-- TASK STATEMENT --
Each entry should be given again exactly, with any image left out.

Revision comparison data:
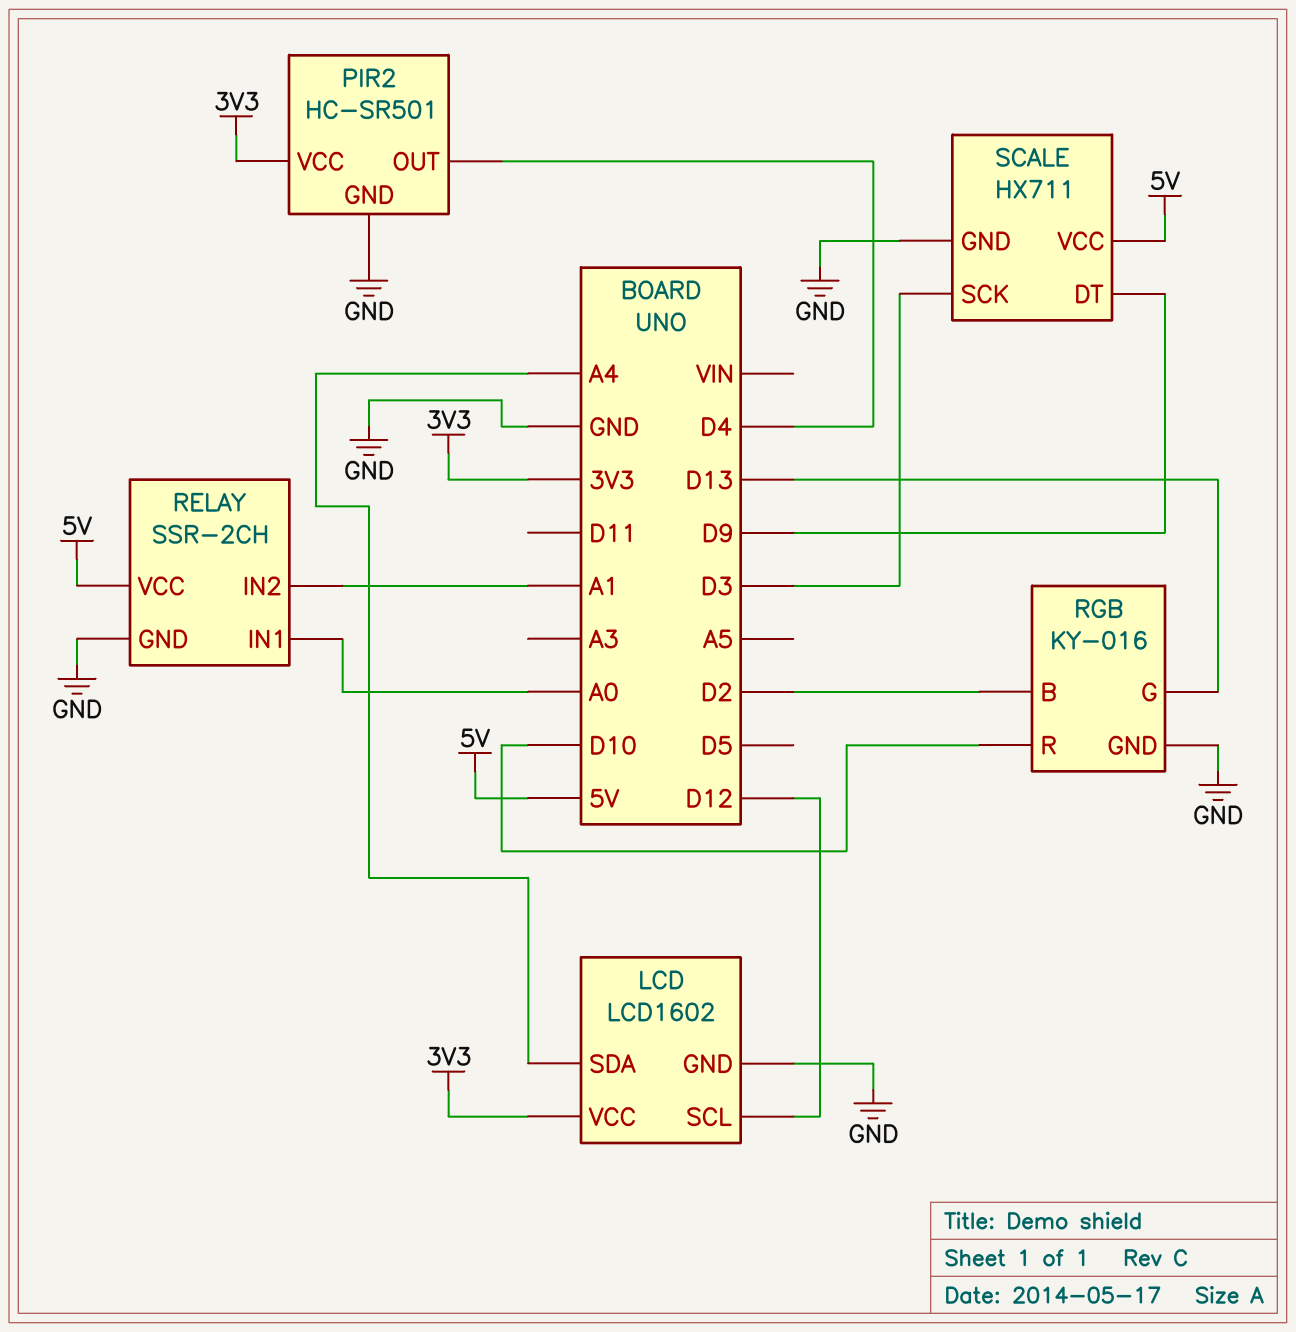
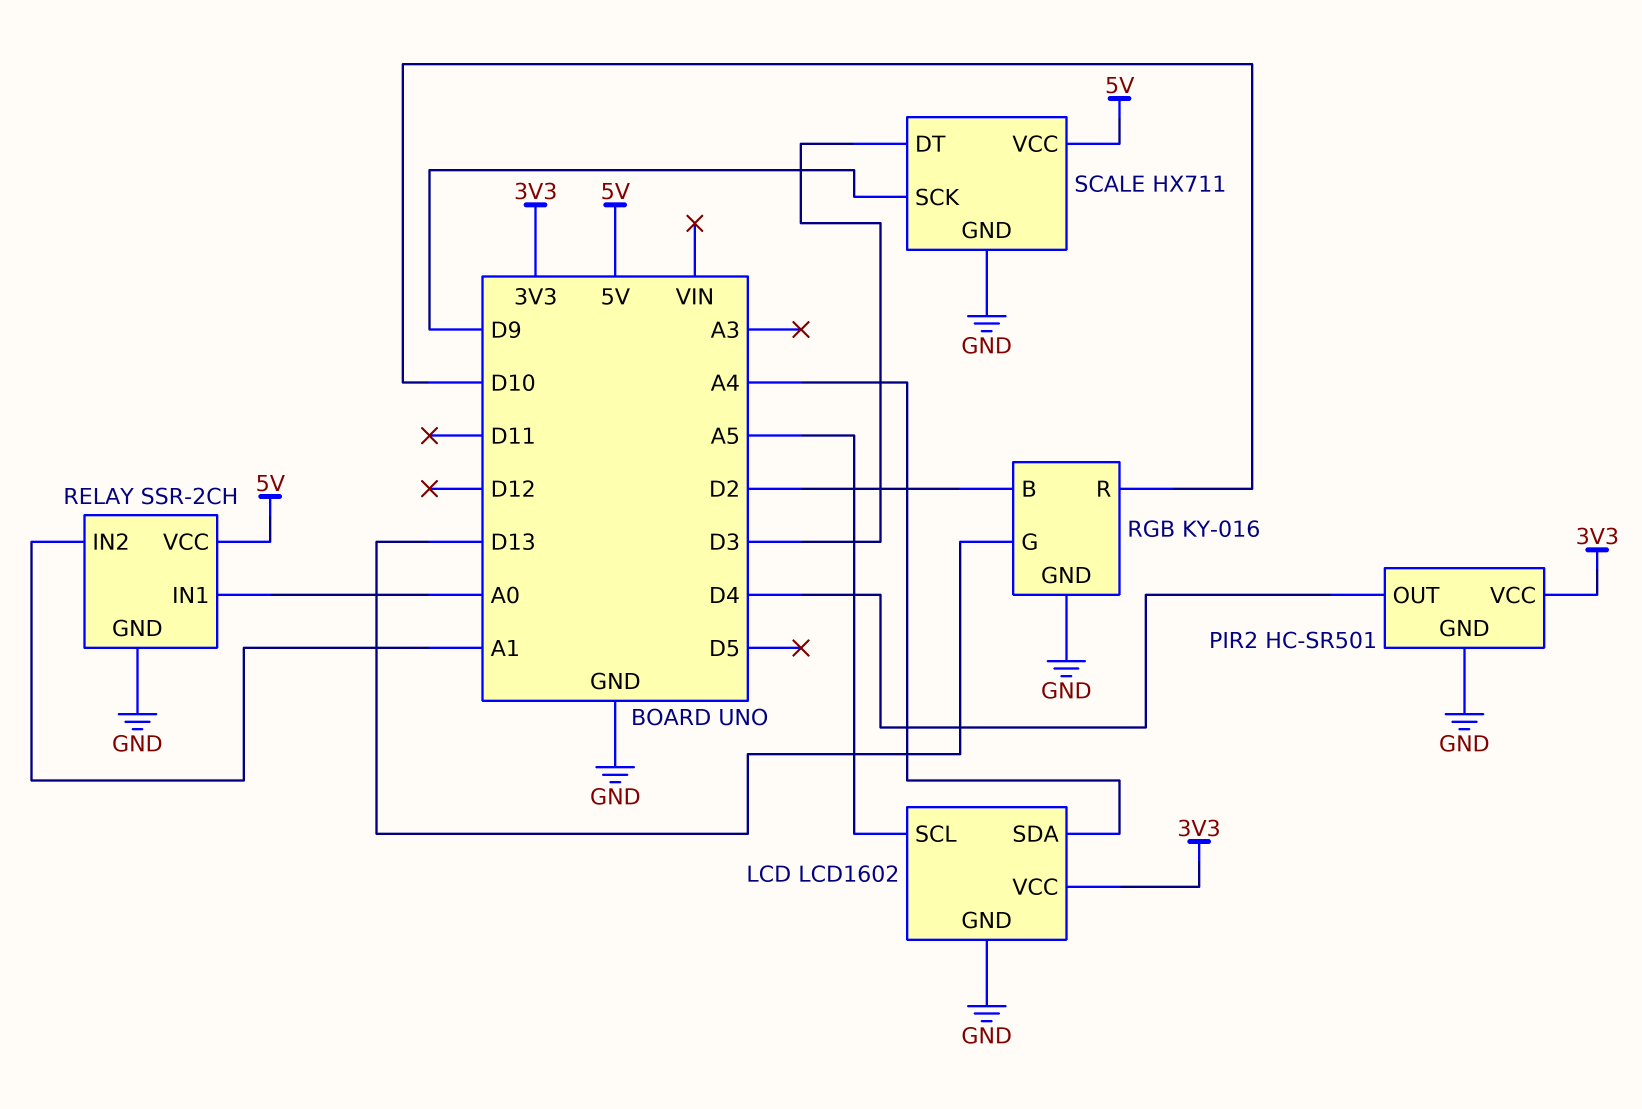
LCD pin SCL: D12 -> A5
SCALE pin DT: D9 -> D3
SCALE pin SCK: D3 -> D9

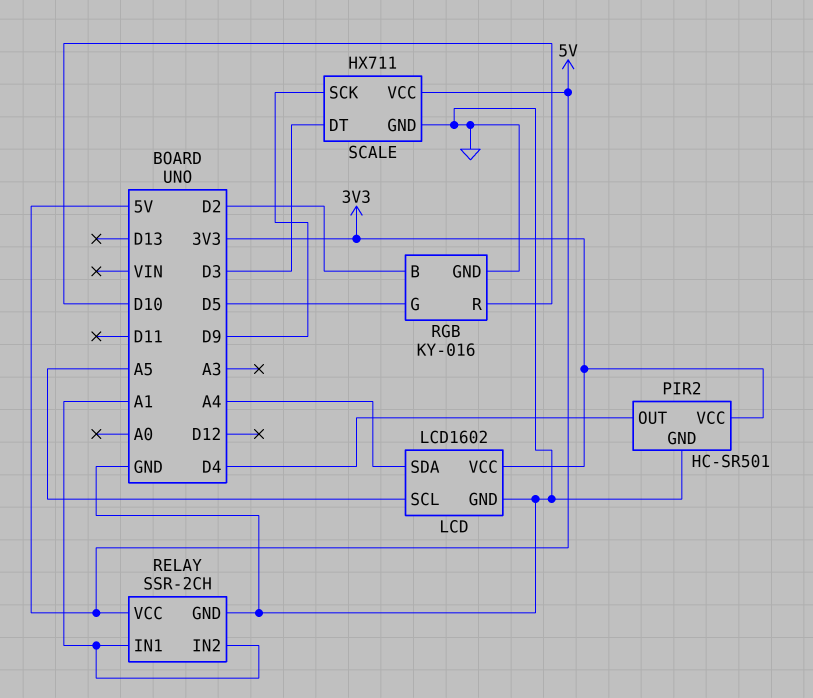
RELAY pin IN1: A0 -> A1
RGB pin G: D13 -> D5

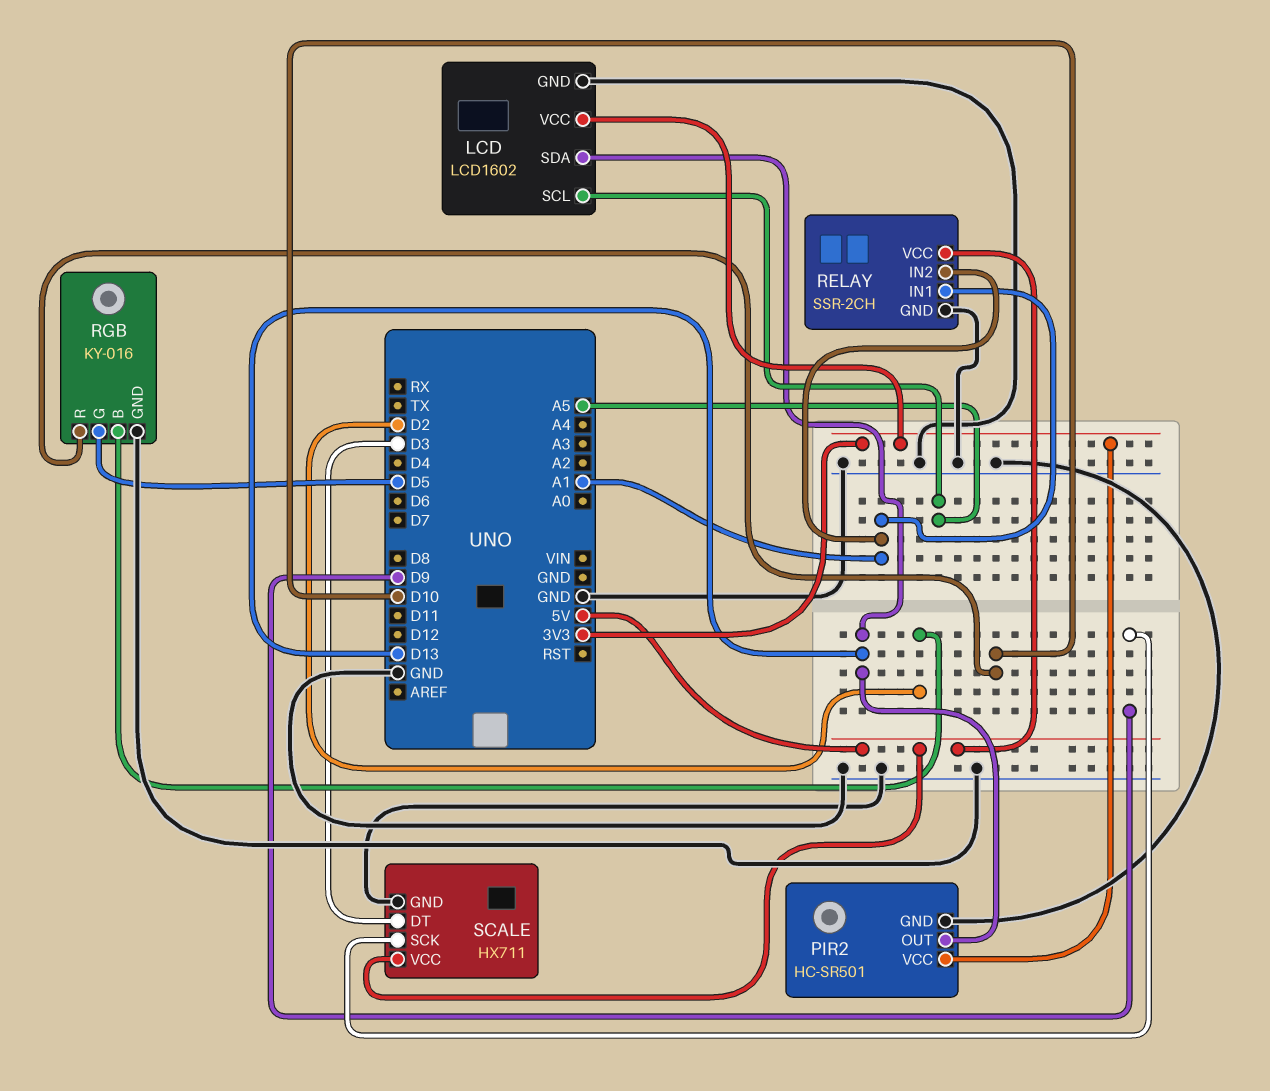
LCD pin SDA: A4 -> D13
PIR2 pin OUT: D4 -> D13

-- EXERCISE OUTPUT --
LCD pin SCL: D12 -> A5
SCALE pin DT: D9 -> D3
SCALE pin SCK: D3 -> D9

RELAY pin IN1: A0 -> A1
RGB pin G: D13 -> D5

LCD pin SDA: A4 -> D13
PIR2 pin OUT: D4 -> D13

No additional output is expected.